» **Task**
Look through the material below and copy exactly the lines from the line with "R202: 180k (BUF, GND) -> 110k (BUF, GND)" to the line with "C9: 470nF (U7/in-, VS) -> 470nF (FB2, U7/in-)", those two lines included.
--- Input Enclosed Below ---
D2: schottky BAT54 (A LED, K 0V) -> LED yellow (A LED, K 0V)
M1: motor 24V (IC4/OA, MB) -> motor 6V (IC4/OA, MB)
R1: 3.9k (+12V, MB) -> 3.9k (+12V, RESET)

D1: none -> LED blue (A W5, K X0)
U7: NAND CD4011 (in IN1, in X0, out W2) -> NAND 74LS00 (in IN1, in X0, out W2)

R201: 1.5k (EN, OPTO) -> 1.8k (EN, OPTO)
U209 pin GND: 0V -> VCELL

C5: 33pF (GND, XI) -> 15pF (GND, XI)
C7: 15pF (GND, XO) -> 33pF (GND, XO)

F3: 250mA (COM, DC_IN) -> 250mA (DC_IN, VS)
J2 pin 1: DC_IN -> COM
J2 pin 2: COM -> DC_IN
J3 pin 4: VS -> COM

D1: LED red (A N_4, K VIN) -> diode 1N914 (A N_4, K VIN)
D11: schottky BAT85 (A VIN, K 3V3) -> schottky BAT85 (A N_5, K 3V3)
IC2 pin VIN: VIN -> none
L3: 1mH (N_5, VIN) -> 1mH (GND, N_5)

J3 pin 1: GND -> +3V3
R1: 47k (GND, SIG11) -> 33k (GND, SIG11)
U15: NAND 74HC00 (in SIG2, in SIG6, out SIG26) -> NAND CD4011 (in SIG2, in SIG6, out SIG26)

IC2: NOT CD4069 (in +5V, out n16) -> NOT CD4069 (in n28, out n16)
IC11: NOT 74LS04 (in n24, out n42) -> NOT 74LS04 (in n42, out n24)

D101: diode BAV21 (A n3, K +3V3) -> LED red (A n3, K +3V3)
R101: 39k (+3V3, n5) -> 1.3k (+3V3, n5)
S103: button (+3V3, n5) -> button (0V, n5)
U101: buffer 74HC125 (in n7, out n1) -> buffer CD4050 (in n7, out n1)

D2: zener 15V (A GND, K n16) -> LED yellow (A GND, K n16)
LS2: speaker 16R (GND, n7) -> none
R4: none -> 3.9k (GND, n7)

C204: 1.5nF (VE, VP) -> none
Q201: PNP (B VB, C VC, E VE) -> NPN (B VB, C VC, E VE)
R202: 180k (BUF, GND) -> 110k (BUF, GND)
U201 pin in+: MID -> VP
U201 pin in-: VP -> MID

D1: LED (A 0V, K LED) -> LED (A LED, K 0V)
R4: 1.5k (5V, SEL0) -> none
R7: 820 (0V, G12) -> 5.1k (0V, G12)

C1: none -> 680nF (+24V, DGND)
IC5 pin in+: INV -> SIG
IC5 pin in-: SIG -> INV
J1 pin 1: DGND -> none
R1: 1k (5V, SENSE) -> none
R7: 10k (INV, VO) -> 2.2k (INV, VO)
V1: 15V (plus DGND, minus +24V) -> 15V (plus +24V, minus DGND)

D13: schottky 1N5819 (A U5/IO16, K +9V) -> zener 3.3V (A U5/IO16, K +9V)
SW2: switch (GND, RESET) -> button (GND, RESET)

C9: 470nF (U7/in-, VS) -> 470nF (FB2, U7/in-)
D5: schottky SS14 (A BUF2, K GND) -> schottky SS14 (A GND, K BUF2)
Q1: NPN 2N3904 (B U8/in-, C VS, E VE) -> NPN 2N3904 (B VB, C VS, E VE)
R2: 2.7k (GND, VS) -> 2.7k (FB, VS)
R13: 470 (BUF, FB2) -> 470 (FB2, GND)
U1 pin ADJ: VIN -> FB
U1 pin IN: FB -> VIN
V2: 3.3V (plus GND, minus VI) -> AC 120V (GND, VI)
--- End of Enclosed Input ---
» **Written solution**
R202: 180k (BUF, GND) -> 110k (BUF, GND)
U201 pin in+: MID -> VP
U201 pin in-: VP -> MID

D1: LED (A 0V, K LED) -> LED (A LED, K 0V)
R4: 1.5k (5V, SEL0) -> none
R7: 820 (0V, G12) -> 5.1k (0V, G12)

C1: none -> 680nF (+24V, DGND)
IC5 pin in+: INV -> SIG
IC5 pin in-: SIG -> INV
J1 pin 1: DGND -> none
R1: 1k (5V, SENSE) -> none
R7: 10k (INV, VO) -> 2.2k (INV, VO)
V1: 15V (plus DGND, minus +24V) -> 15V (plus +24V, minus DGND)

D13: schottky 1N5819 (A U5/IO16, K +9V) -> zener 3.3V (A U5/IO16, K +9V)
SW2: switch (GND, RESET) -> button (GND, RESET)

C9: 470nF (U7/in-, VS) -> 470nF (FB2, U7/in-)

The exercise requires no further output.